# EXERCISE REQUIREMENTS
As an exercise in exact copying, transcribe the lines below from the one holding "tan round brick D1 level 1 -> none" through the last, with both ends included and pictures left out.
■ ■ ■ ■
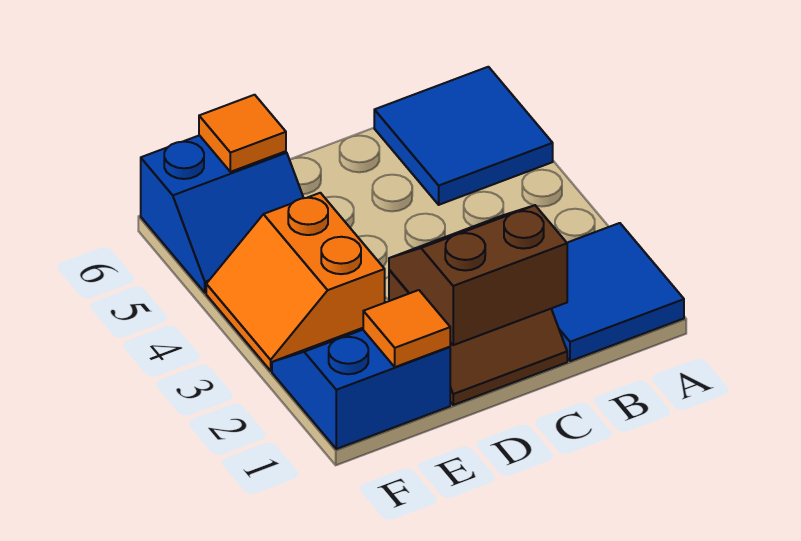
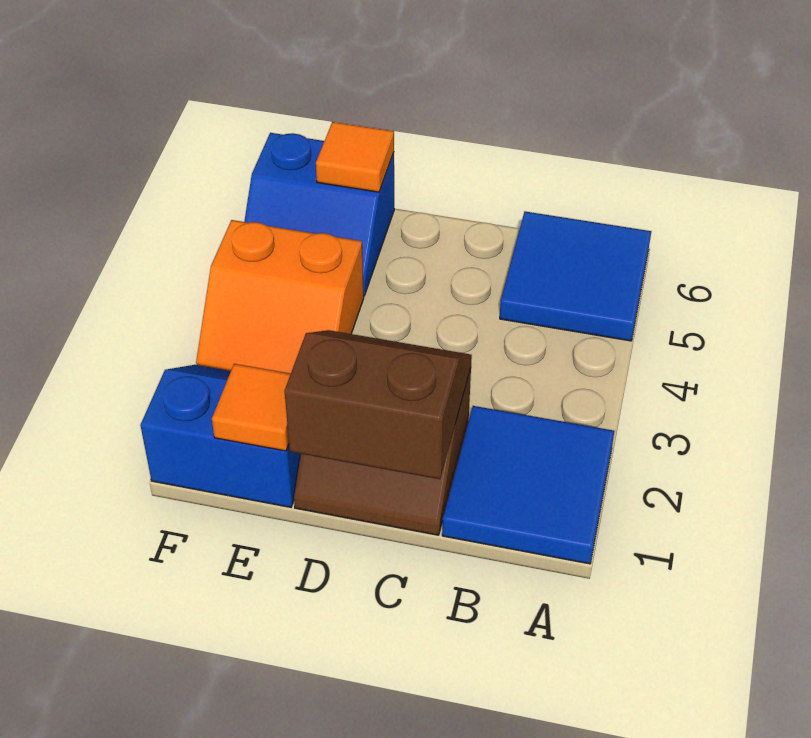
orange slope E3:F4 level 1 top E -> orange slope E3:F4 level 1 top 4

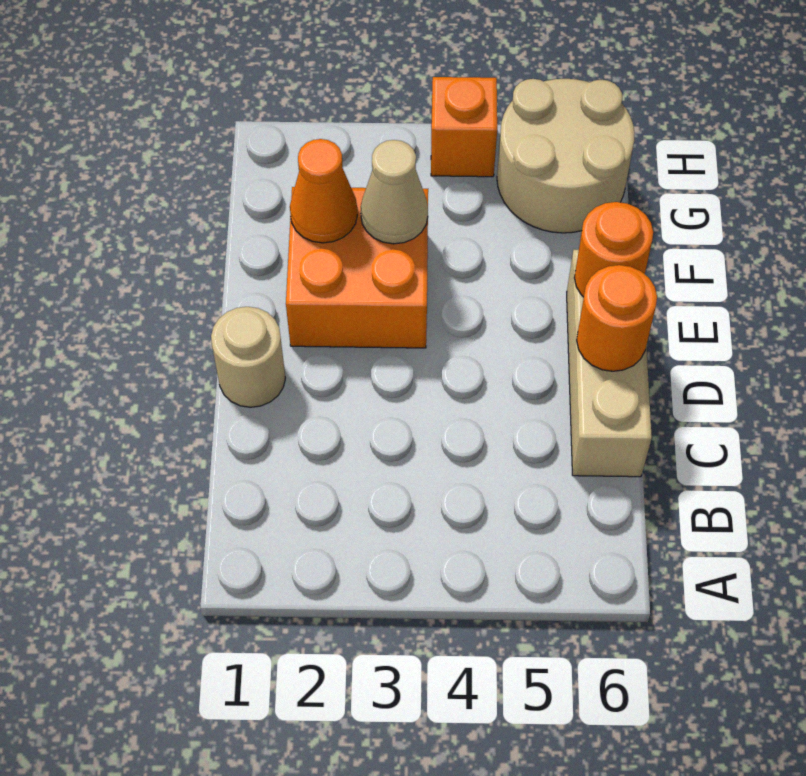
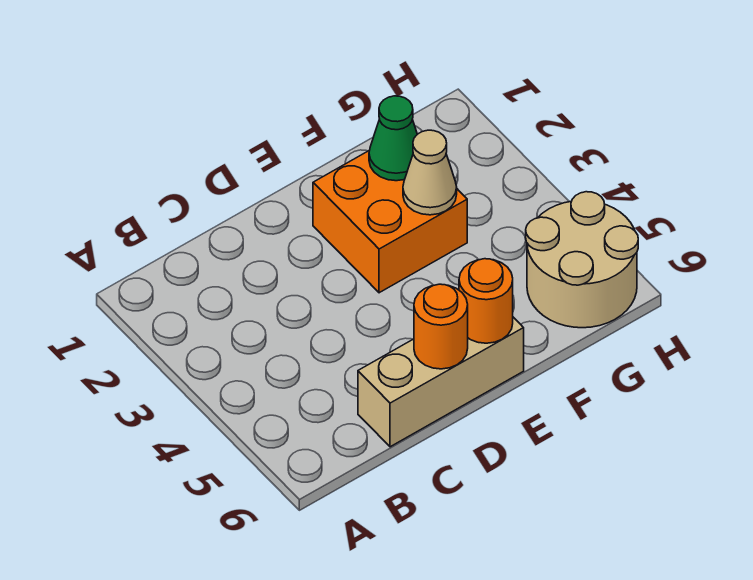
tan round brick D1 level 1 -> none
orange cone F2 level 2 -> green cone F2 level 2
orange brick H4 level 1 -> none

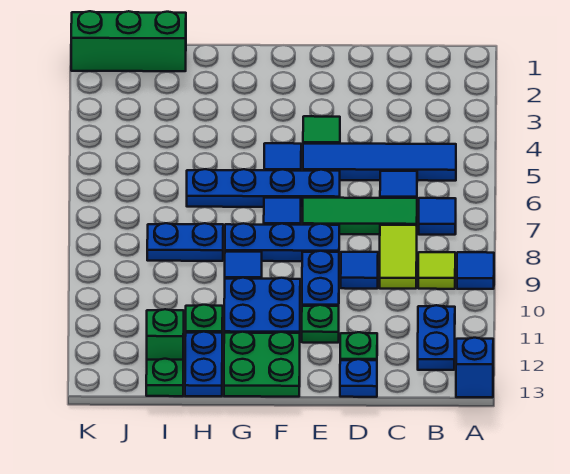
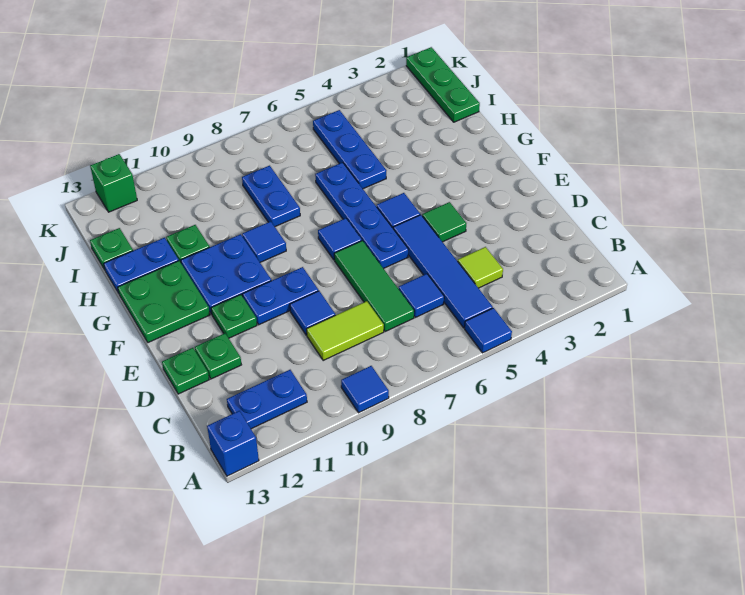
blue tile B7 level 1 -> blue tile A5 level 1
lime tile B9 level 1 -> lime tile C4 level 1
blue plate D13 level 1 -> green plate D13 level 1
blue plate E8:G8 level 1 -> blue plate H5:J5 level 1
green brick I1:K1 level 1 -> green plate I1:K1 level 1
green brick I12 level 1 -> green brick K12 level 1

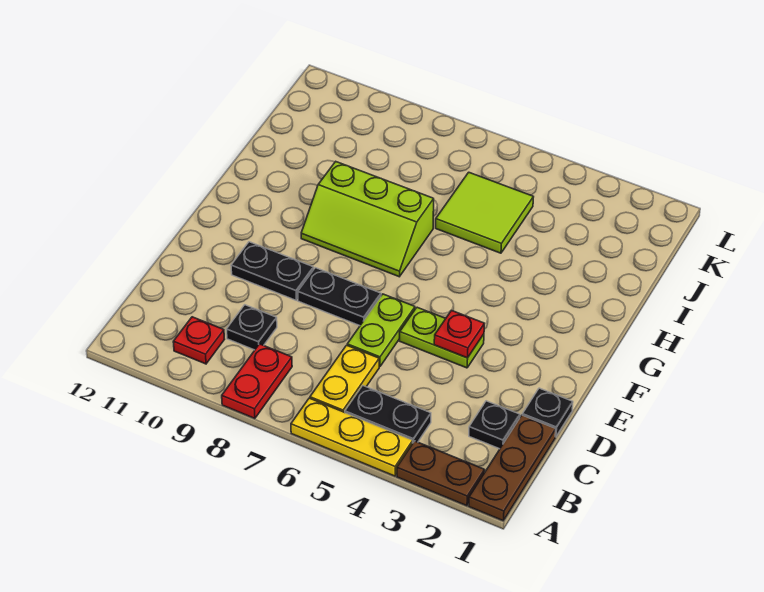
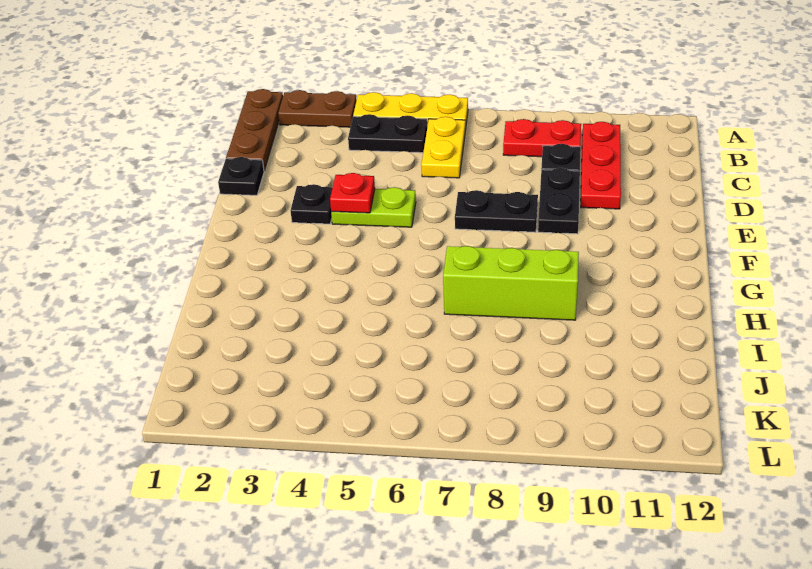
red plate A8:B8 level 1 -> red plate B8:B9 level 1
red plate B10 level 1 -> red plate B10:D10 level 1
black plate C2 level 1 -> black plate E3 level 1
lime plate D6:E6 level 1 -> none
black plate E9:E10 level 1 -> black plate D9:E9 level 1
lime tile I5:J6 level 1 -> none

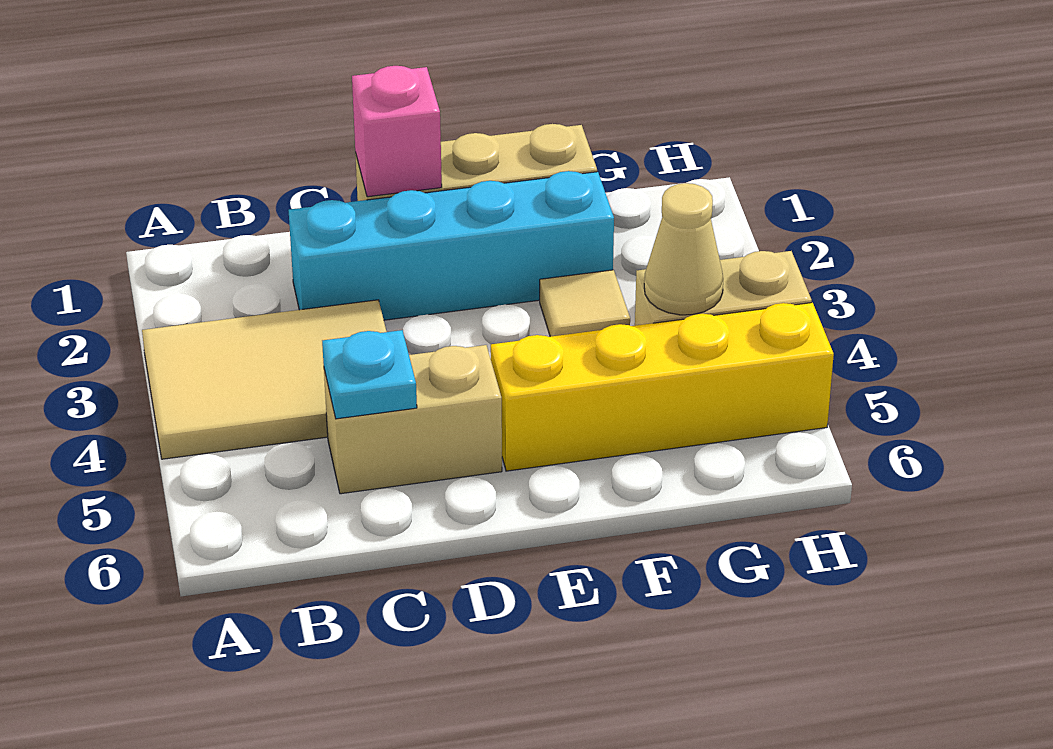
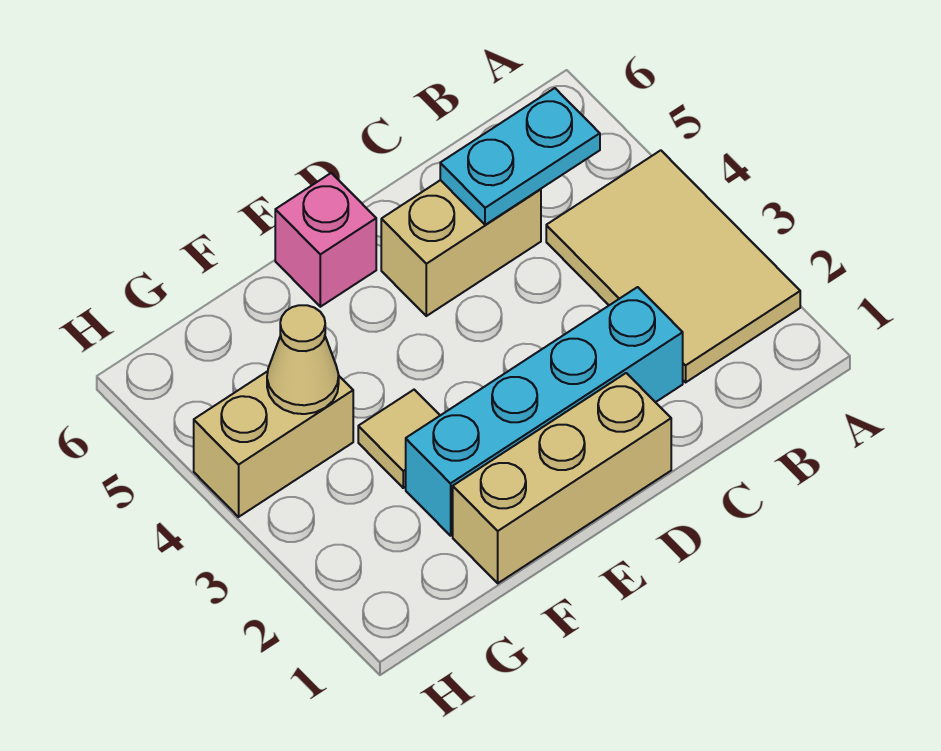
tan tile A3:C4 level 1 -> tan tile A2:B4 level 1
cyan plate C5 level 2 -> cyan plate B5:C5 level 2
pink brick D1 level 2 -> pink brick E6 level 1
yellow brick E5:H5 level 1 -> none

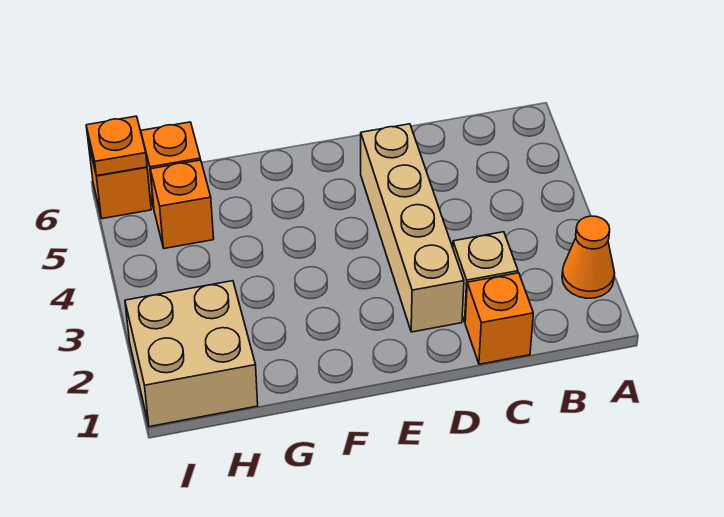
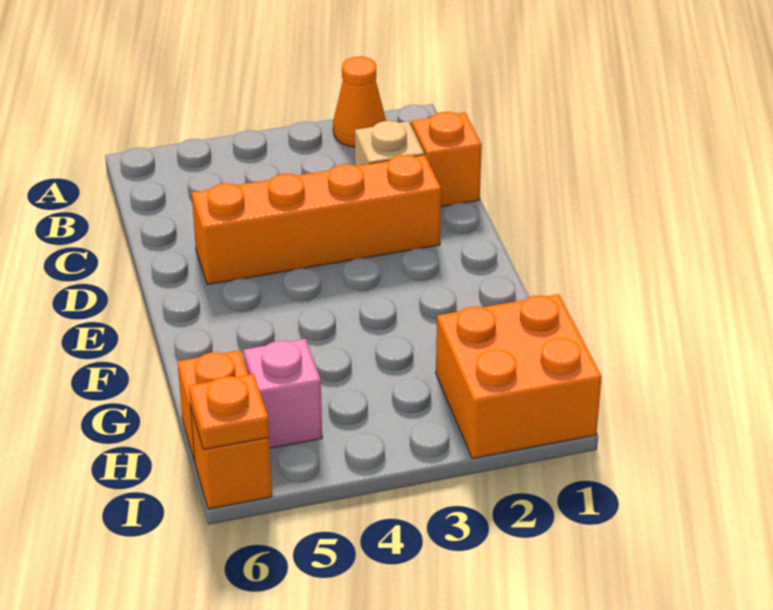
tan brick D2:D5 level 1 -> orange brick D2:D5 level 1
tan brick H1:I2 level 1 -> orange brick H1:I2 level 1
orange brick H5 level 1 -> pink brick H5 level 1

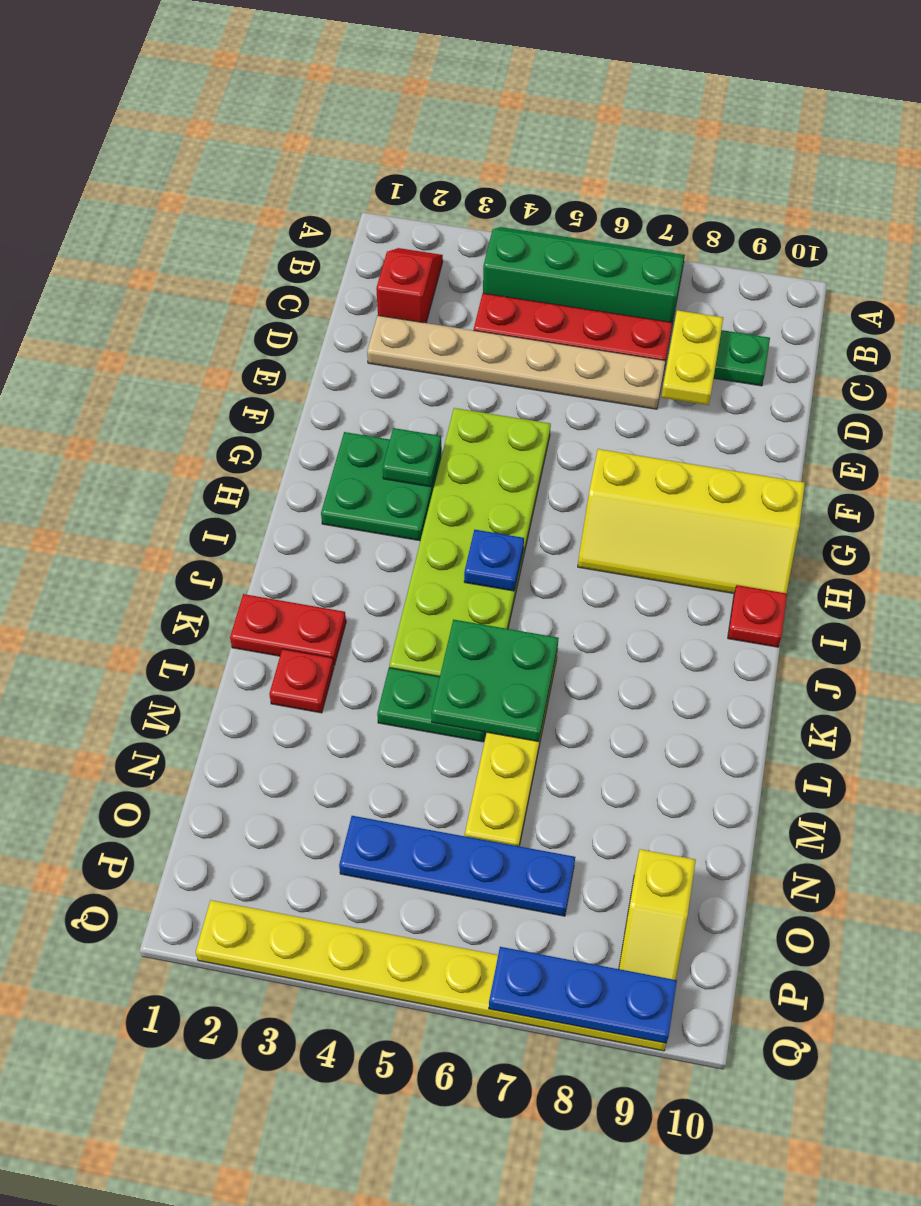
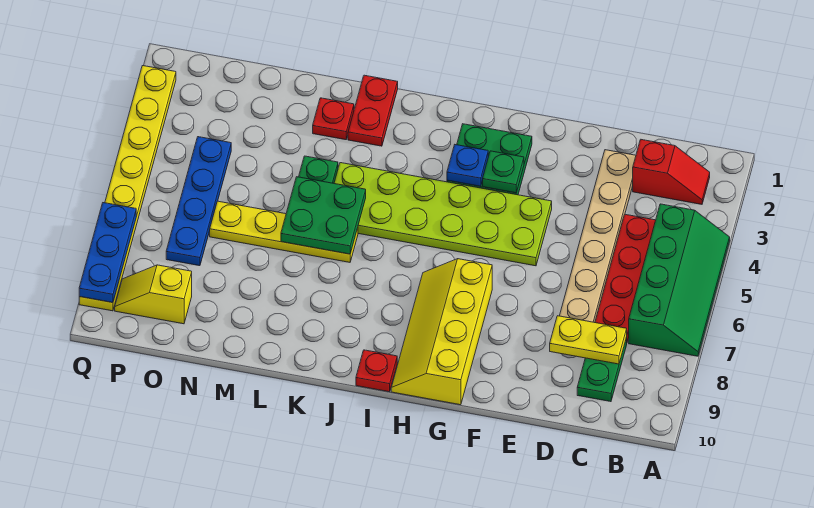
blue plate I5 level 2 -> blue plate H3 level 2

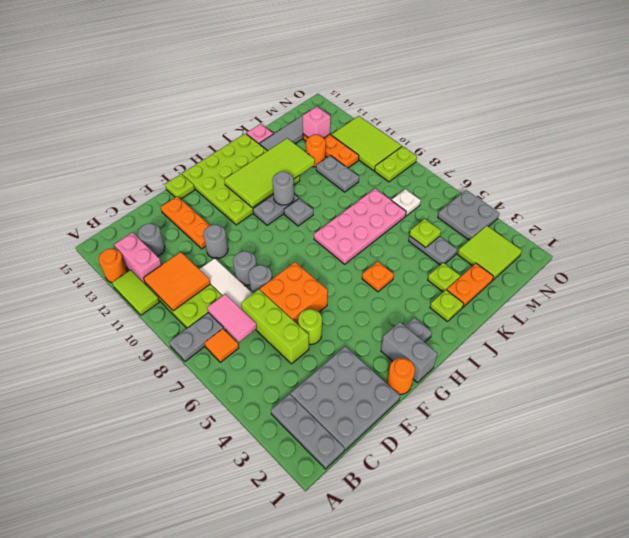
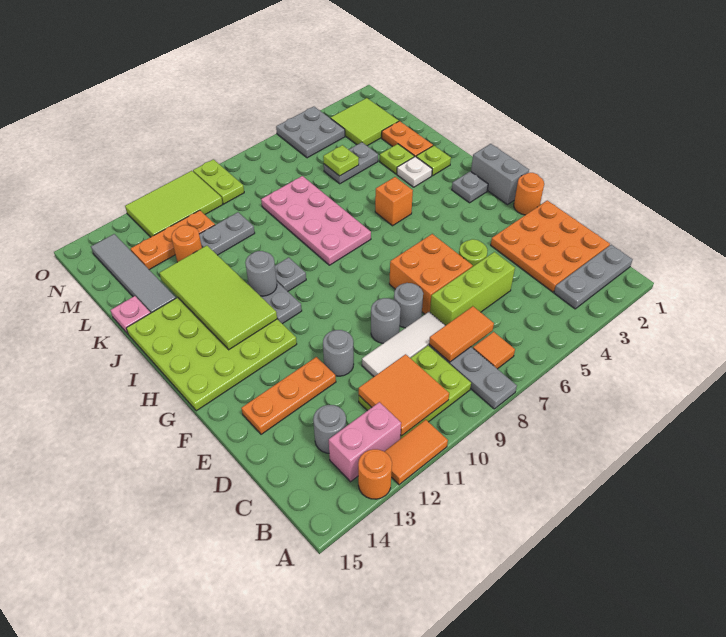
lime tile A11:A12 level 1 -> orange tile A11:A12 level 1
grey plate C1:E3 level 1 -> orange plate C1:E3 level 1
pink tile C7:C8 level 2 -> orange tile C7:C8 level 2
lime plate F15 level 1 -> none
grey brick G1:G2 level 1 -> grey brick G1:H1 level 1
orange plate I5 level 1 -> orange brick I5 level 1
white plate M7 level 1 -> white plate J3 level 1
pink brick M13 level 2 -> none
■ ■ ■ ■
# ANSWER SECTION
tan round brick D1 level 1 -> none
orange cone F2 level 2 -> green cone F2 level 2
orange brick H4 level 1 -> none

blue tile B7 level 1 -> blue tile A5 level 1
lime tile B9 level 1 -> lime tile C4 level 1
blue plate D13 level 1 -> green plate D13 level 1
blue plate E8:G8 level 1 -> blue plate H5:J5 level 1
green brick I1:K1 level 1 -> green plate I1:K1 level 1
green brick I12 level 1 -> green brick K12 level 1

red plate A8:B8 level 1 -> red plate B8:B9 level 1
red plate B10 level 1 -> red plate B10:D10 level 1
black plate C2 level 1 -> black plate E3 level 1
lime plate D6:E6 level 1 -> none
black plate E9:E10 level 1 -> black plate D9:E9 level 1
lime tile I5:J6 level 1 -> none

tan tile A3:C4 level 1 -> tan tile A2:B4 level 1
cyan plate C5 level 2 -> cyan plate B5:C5 level 2
pink brick D1 level 2 -> pink brick E6 level 1
yellow brick E5:H5 level 1 -> none

tan brick D2:D5 level 1 -> orange brick D2:D5 level 1
tan brick H1:I2 level 1 -> orange brick H1:I2 level 1
orange brick H5 level 1 -> pink brick H5 level 1

blue plate I5 level 2 -> blue plate H3 level 2

lime tile A11:A12 level 1 -> orange tile A11:A12 level 1
grey plate C1:E3 level 1 -> orange plate C1:E3 level 1
pink tile C7:C8 level 2 -> orange tile C7:C8 level 2
lime plate F15 level 1 -> none
grey brick G1:G2 level 1 -> grey brick G1:H1 level 1
orange plate I5 level 1 -> orange brick I5 level 1
white plate M7 level 1 -> white plate J3 level 1
pink brick M13 level 2 -> none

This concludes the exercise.